** Material to process follows **

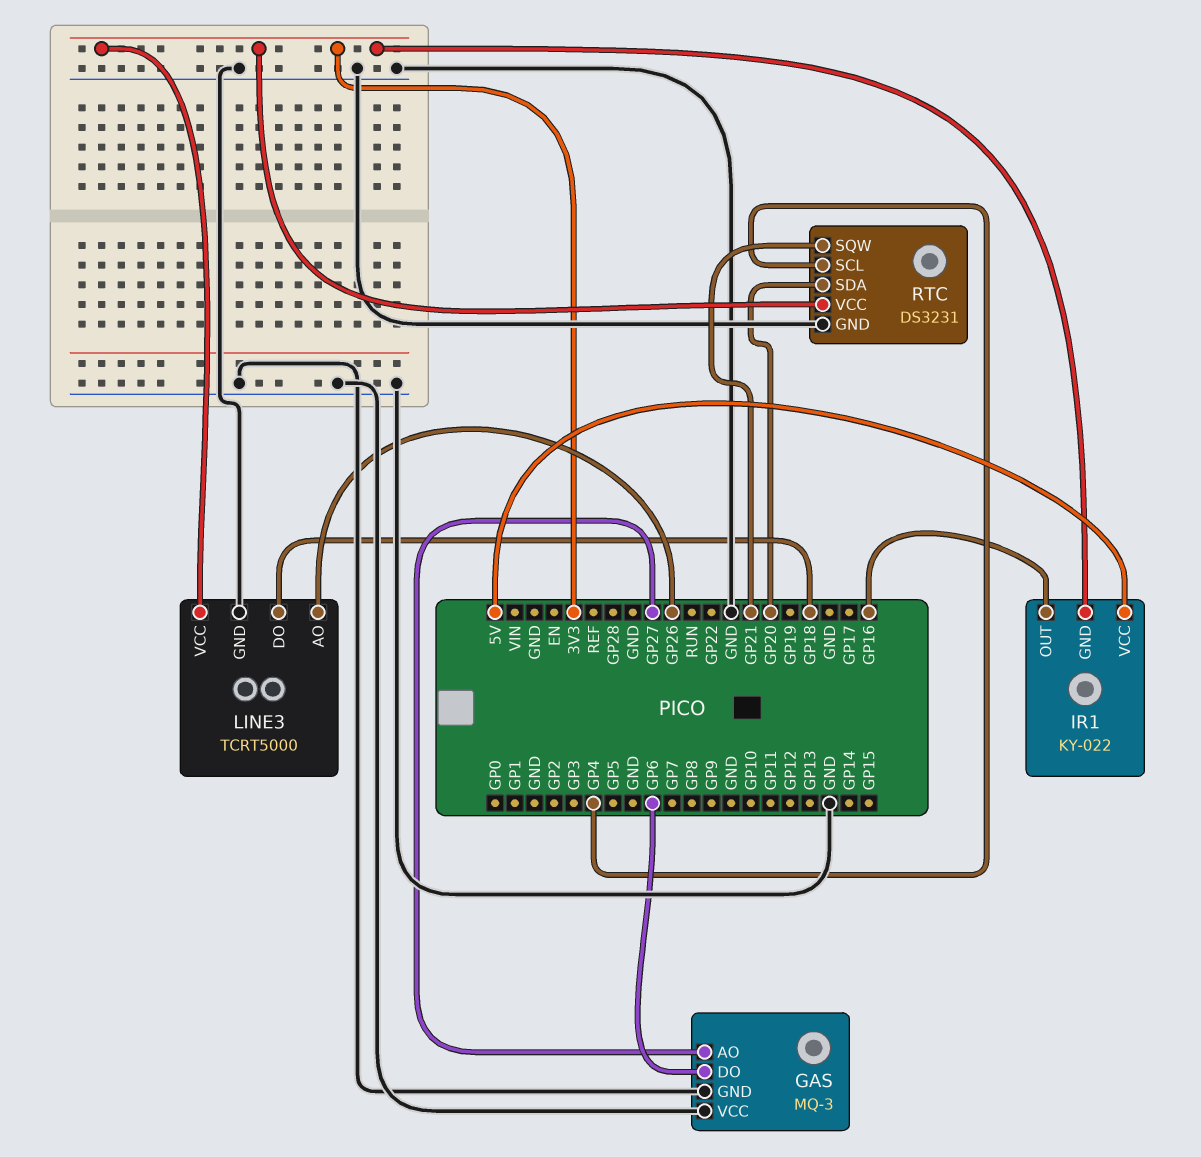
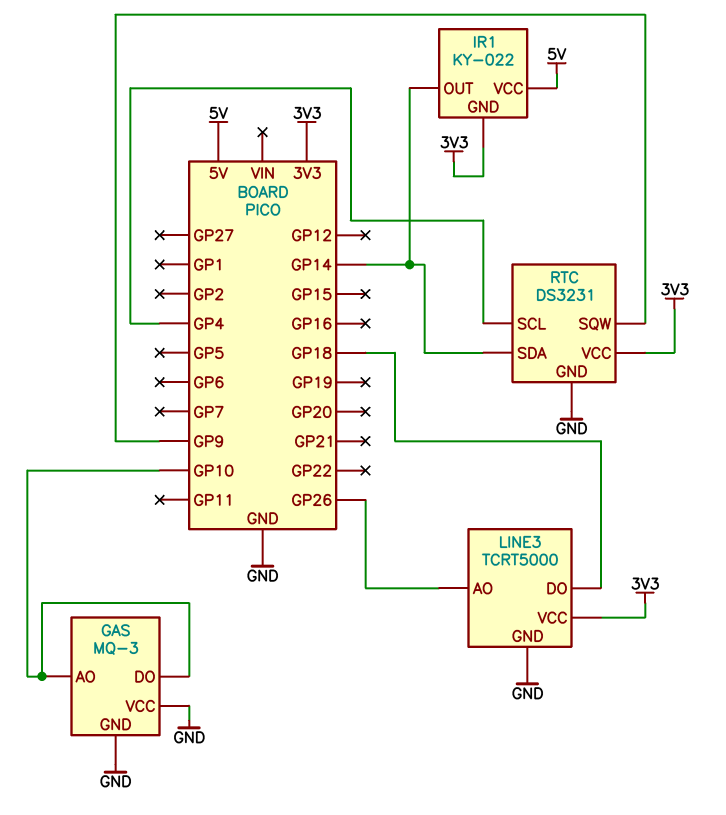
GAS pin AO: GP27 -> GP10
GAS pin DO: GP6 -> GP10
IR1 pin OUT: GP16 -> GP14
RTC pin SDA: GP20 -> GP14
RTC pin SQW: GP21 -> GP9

** End of Material to process **

_Work required:_
Reply with an exact copy of the lines running from the one containing "IR1 pin OUT: GP16 -> GP14" through the end of the entries above, both ends included.

_Solution for this exercise:_
IR1 pin OUT: GP16 -> GP14
RTC pin SDA: GP20 -> GP14
RTC pin SQW: GP21 -> GP9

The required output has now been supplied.